• [TASK ITEM] Restate the listing below word for word; no pictures belong in the copy.

++++++++

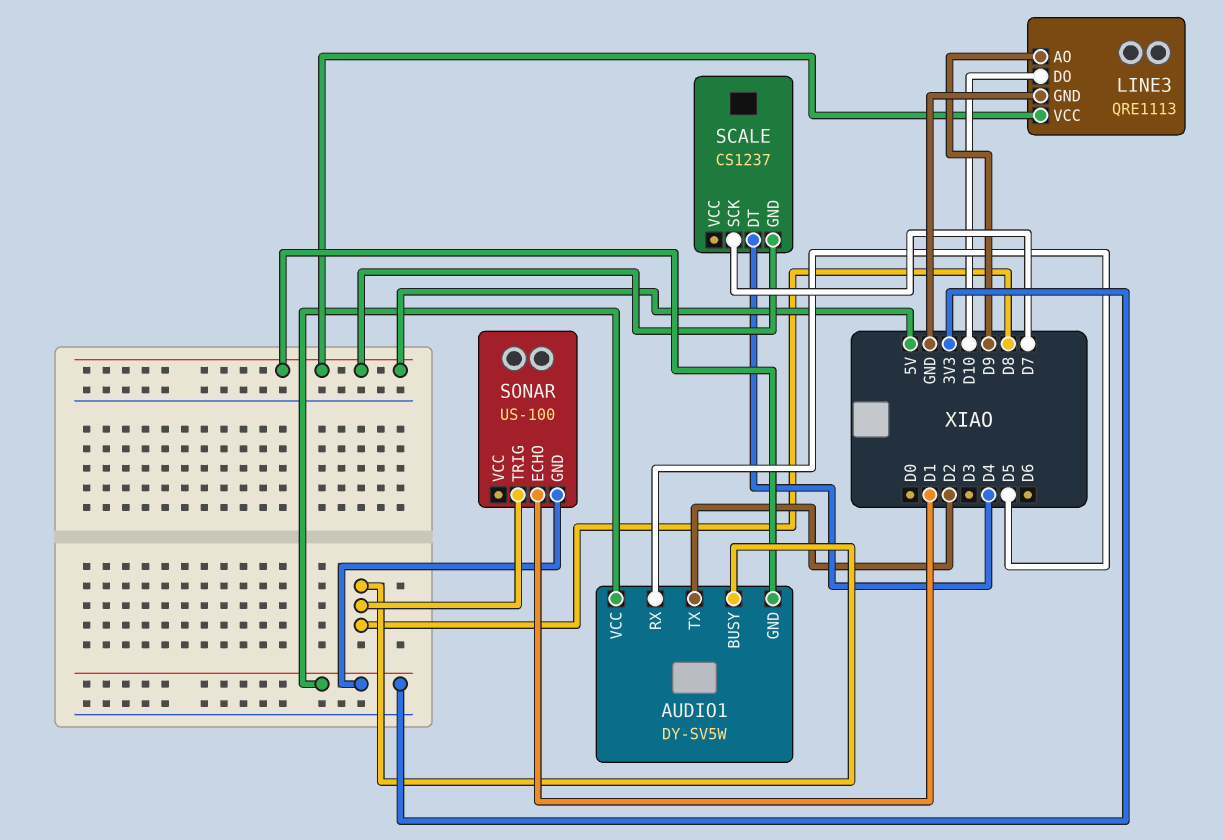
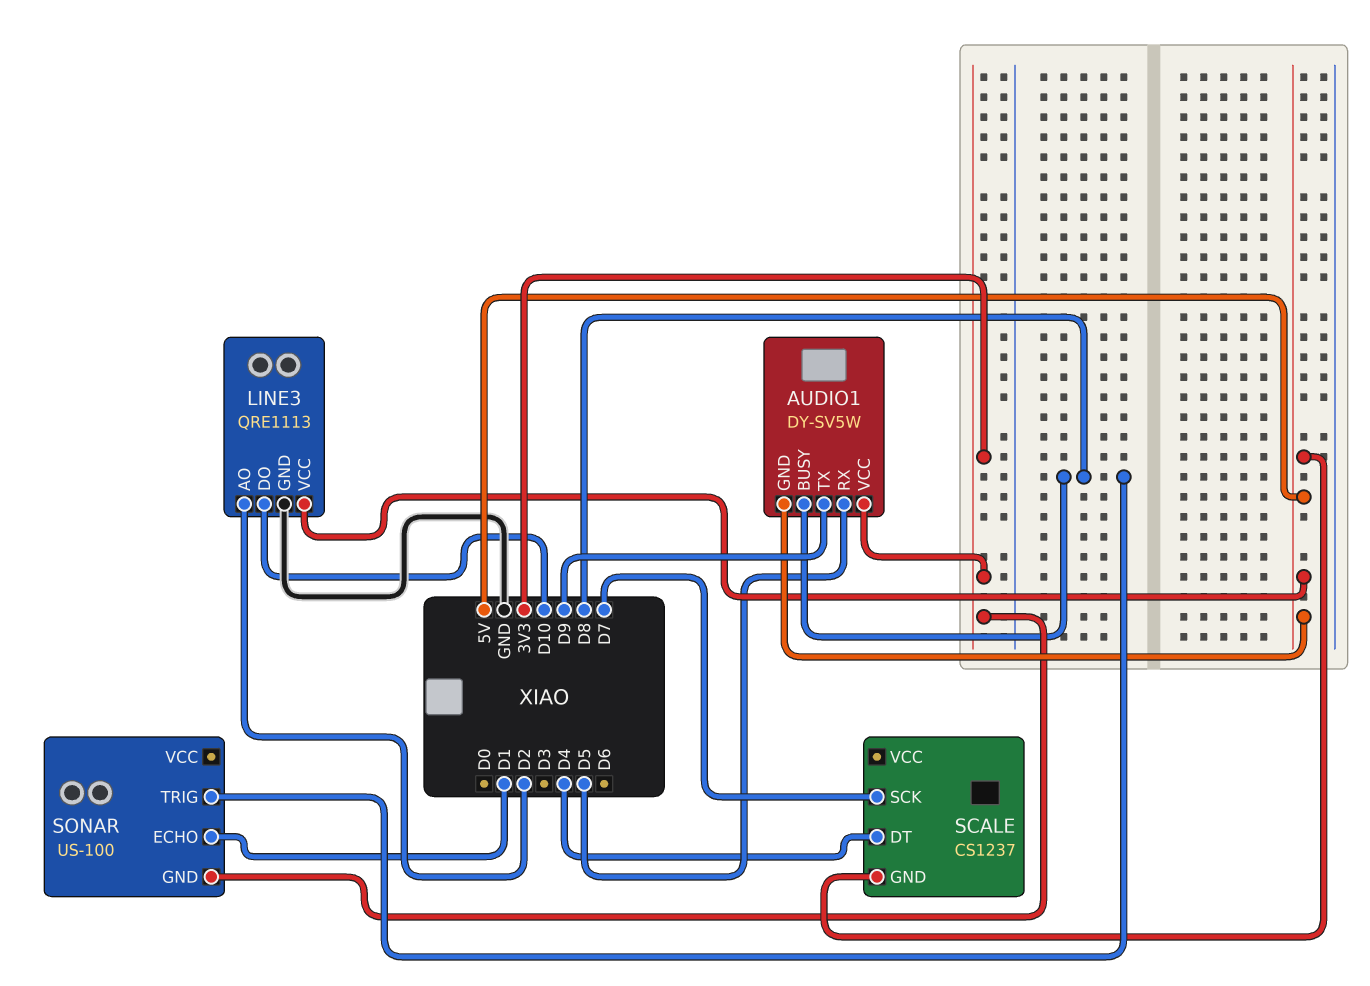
AUDIO1 pin TX: D2 -> D9
LINE3 pin AO: D9 -> D2

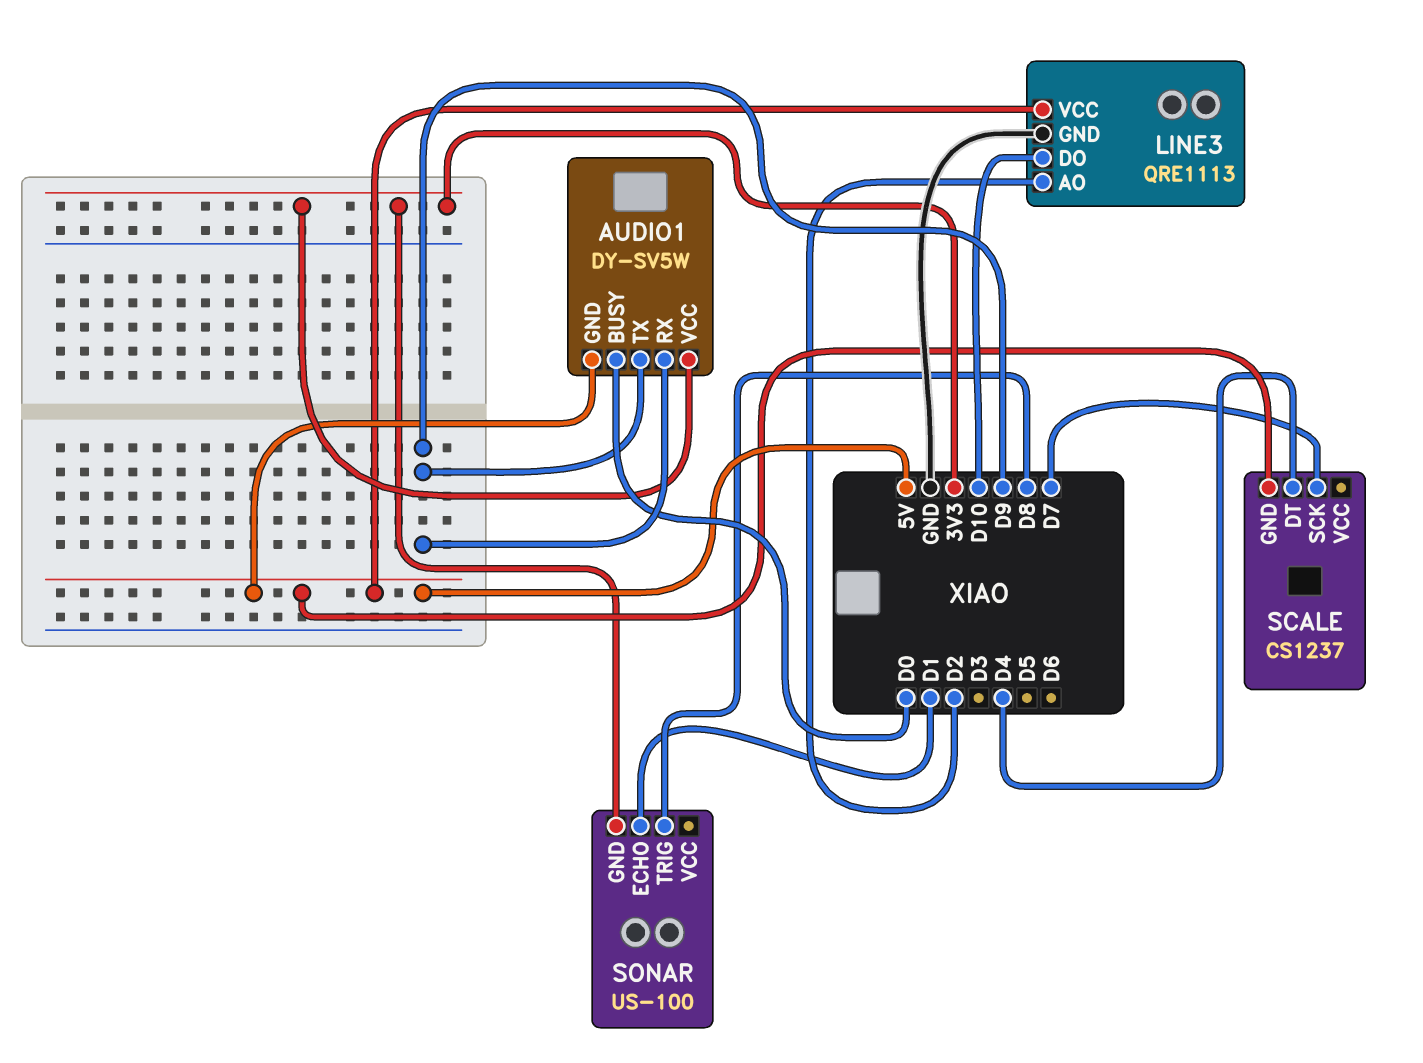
AUDIO1 pin BUSY: D8 -> D0
AUDIO1 pin RX: D5 -> D9

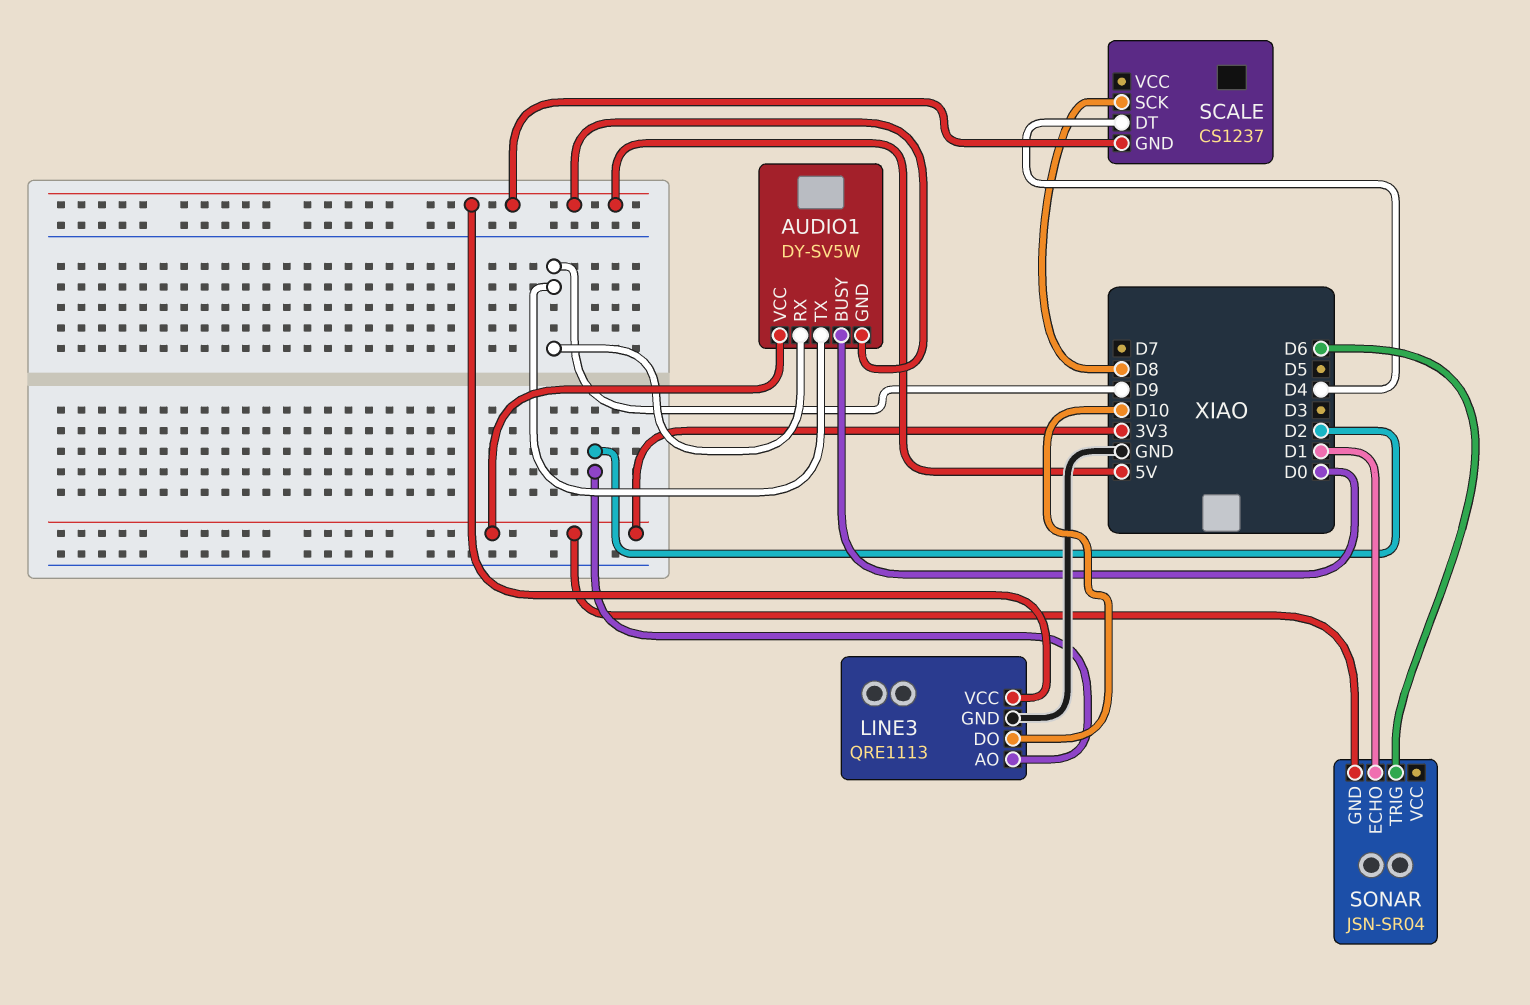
SCALE pin SCK: D7 -> D8
SONAR: US-100 -> JSN-SR04
SONAR pin TRIG: D8 -> D6

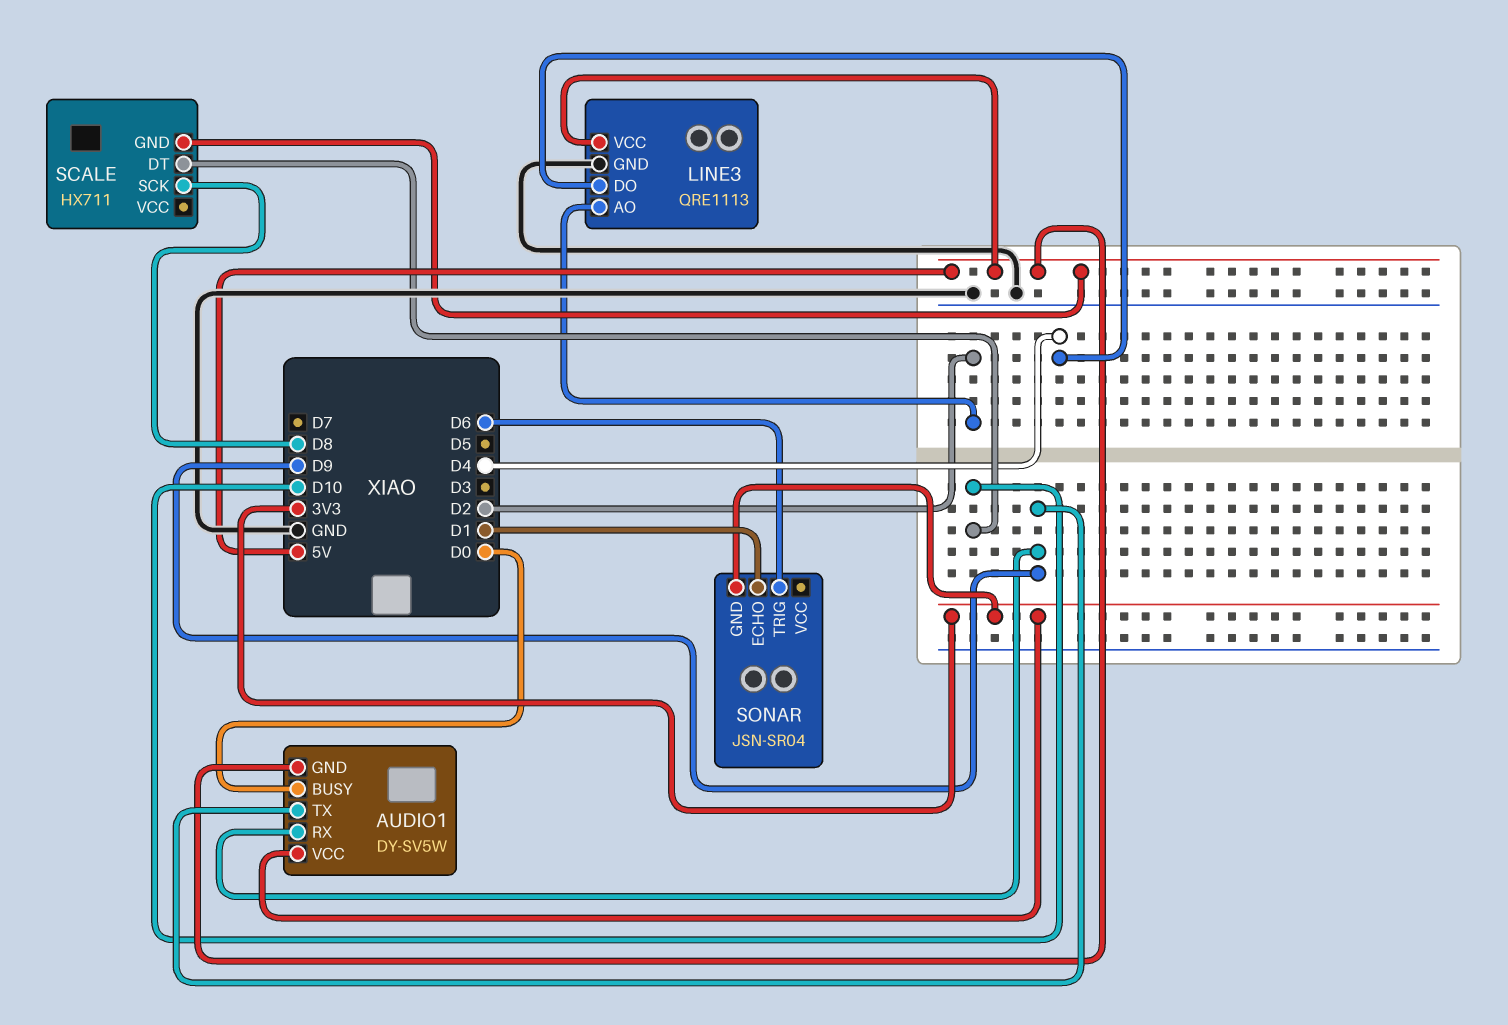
LINE3 pin DO: D10 -> D4
SCALE: CS1237 -> HX711
SCALE pin DT: D4 -> D10

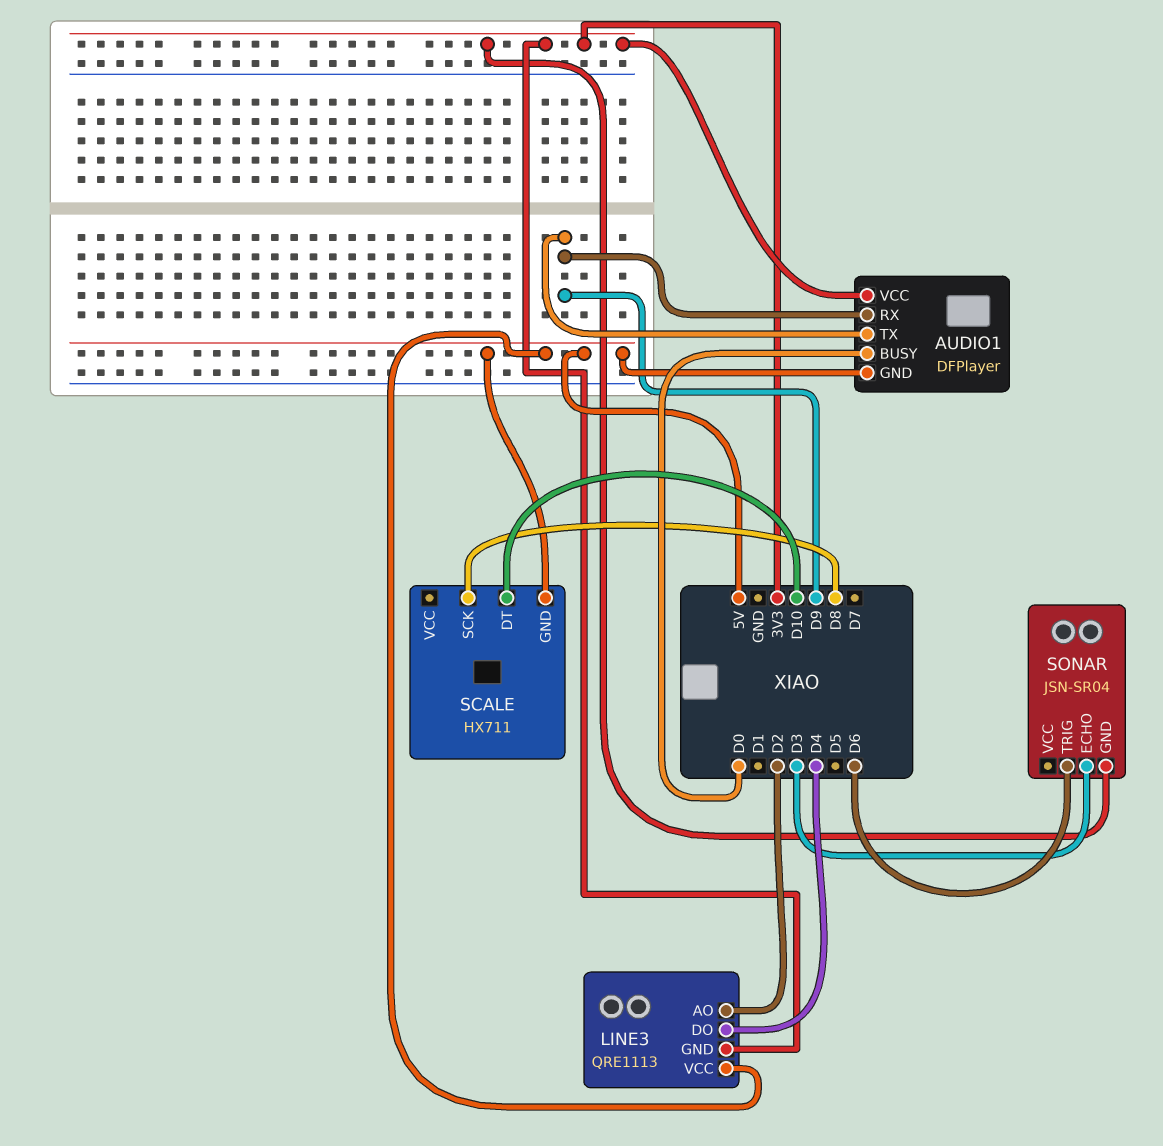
AUDIO1: DY-SV5W -> DFPlayer
LINE3 pin GND: GND -> 3V3
SONAR pin ECHO: D1 -> D3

++++++++

• [ANSWER BOX]
AUDIO1 pin TX: D2 -> D9
LINE3 pin AO: D9 -> D2

AUDIO1 pin BUSY: D8 -> D0
AUDIO1 pin RX: D5 -> D9

SCALE pin SCK: D7 -> D8
SONAR: US-100 -> JSN-SR04
SONAR pin TRIG: D8 -> D6

LINE3 pin DO: D10 -> D4
SCALE: CS1237 -> HX711
SCALE pin DT: D4 -> D10

AUDIO1: DY-SV5W -> DFPlayer
LINE3 pin GND: GND -> 3V3
SONAR pin ECHO: D1 -> D3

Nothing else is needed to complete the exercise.